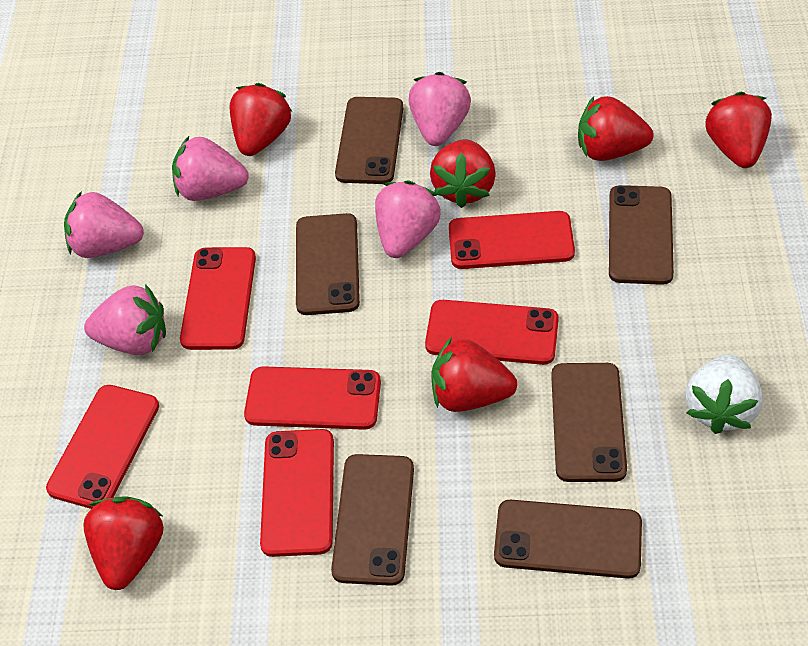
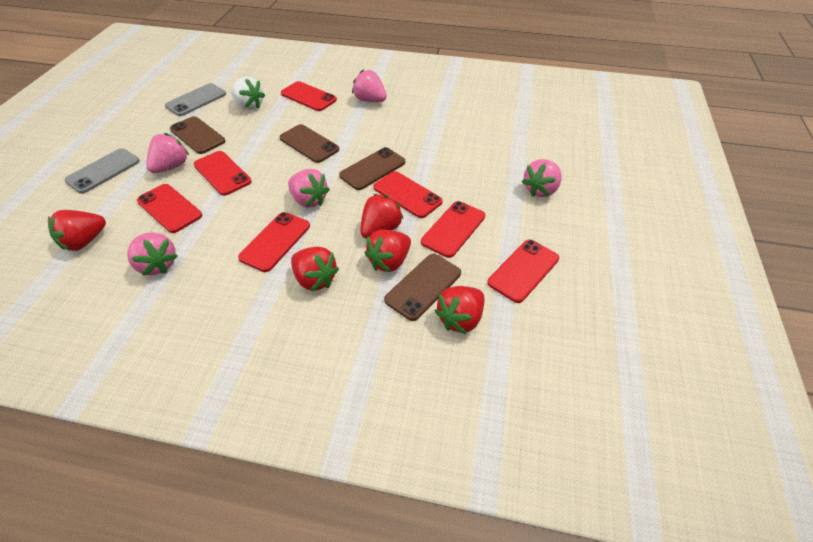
brown phone: 6 -> 4
grey phone: 0 -> 2
red phone: 6 -> 7
red strawberry: 6 -> 5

Required work:
Without the images, write out each line of the data verbatim.

Task answer:
brown phone: 6 -> 4
grey phone: 0 -> 2
red phone: 6 -> 7
red strawberry: 6 -> 5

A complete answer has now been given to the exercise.